Source material
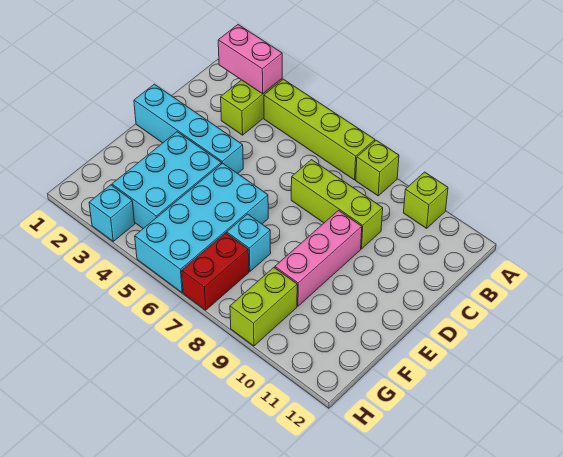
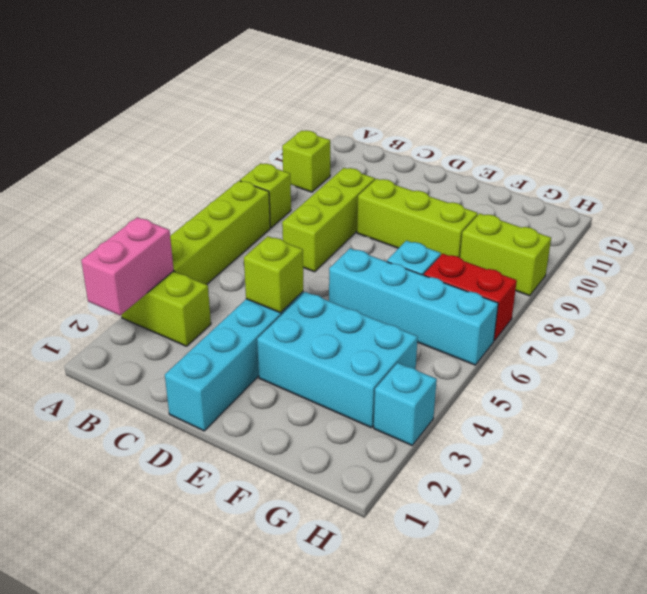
none -> lime brick D4 level 2
pink brick D9:F9 level 1 -> lime brick D9:F9 level 1
cyan brick E5:H6 level 1 -> cyan brick E6:H6 level 1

What this task involves
Search the material above for the word "lime", and return each line that holds it.

Task response
none -> lime brick D4 level 2
pink brick D9:F9 level 1 -> lime brick D9:F9 level 1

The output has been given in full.